▶ **Information**:
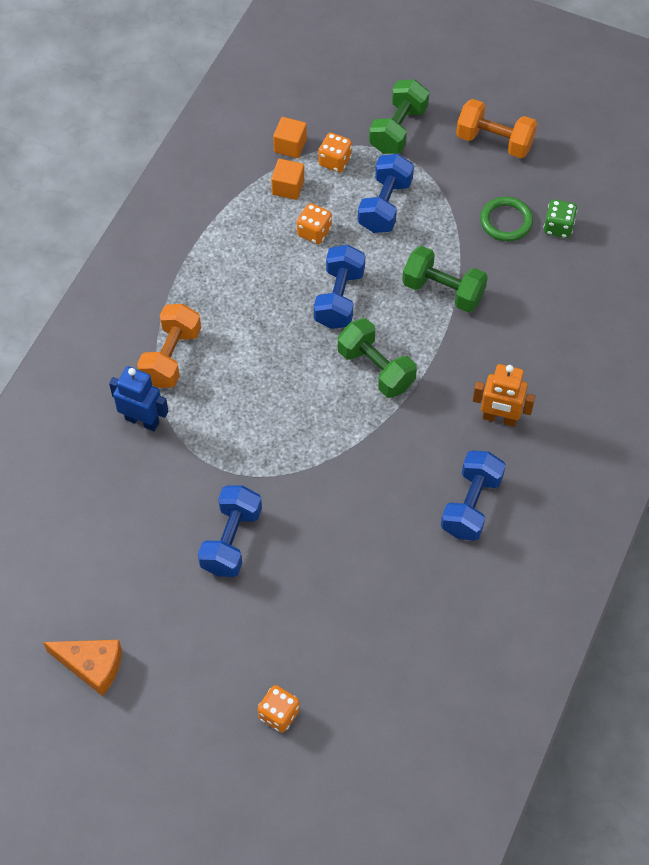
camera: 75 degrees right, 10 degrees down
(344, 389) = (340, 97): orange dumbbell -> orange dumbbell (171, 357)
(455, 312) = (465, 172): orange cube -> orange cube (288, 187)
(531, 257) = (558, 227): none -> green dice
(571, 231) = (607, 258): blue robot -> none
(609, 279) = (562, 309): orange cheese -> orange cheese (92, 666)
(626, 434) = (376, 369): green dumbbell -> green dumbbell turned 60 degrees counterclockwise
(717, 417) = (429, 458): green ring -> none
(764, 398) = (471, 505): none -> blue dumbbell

---

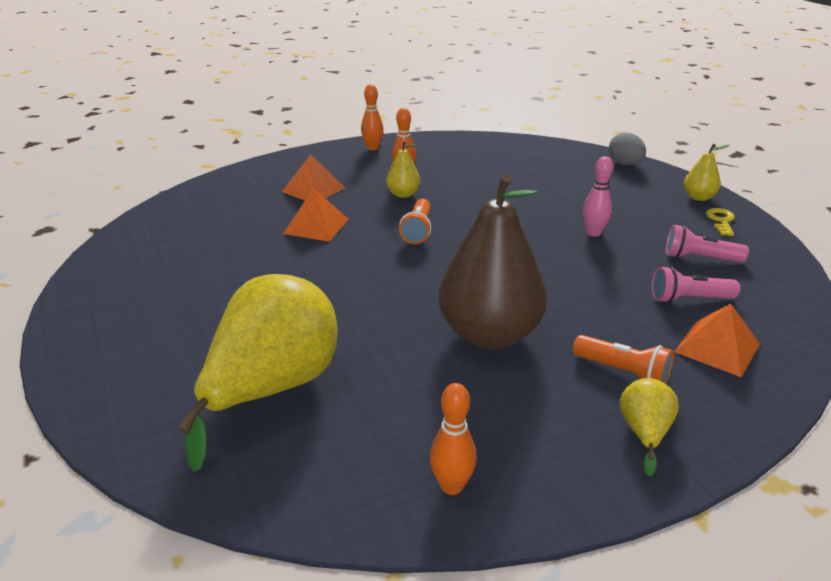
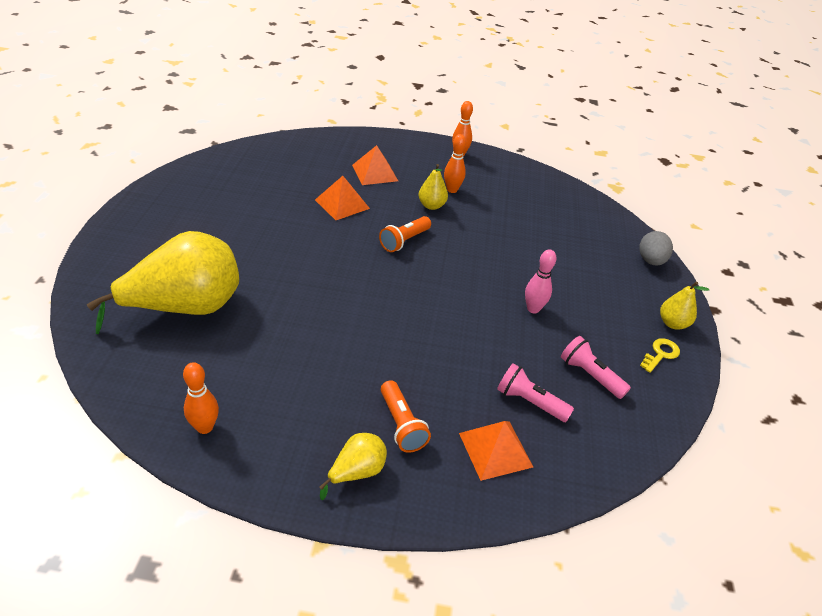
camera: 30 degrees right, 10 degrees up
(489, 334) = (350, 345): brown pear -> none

▶ **Job**:
Work through the records line by line, and once you reach the final line, report only how many held "right".

▶ **Problem solution**:
2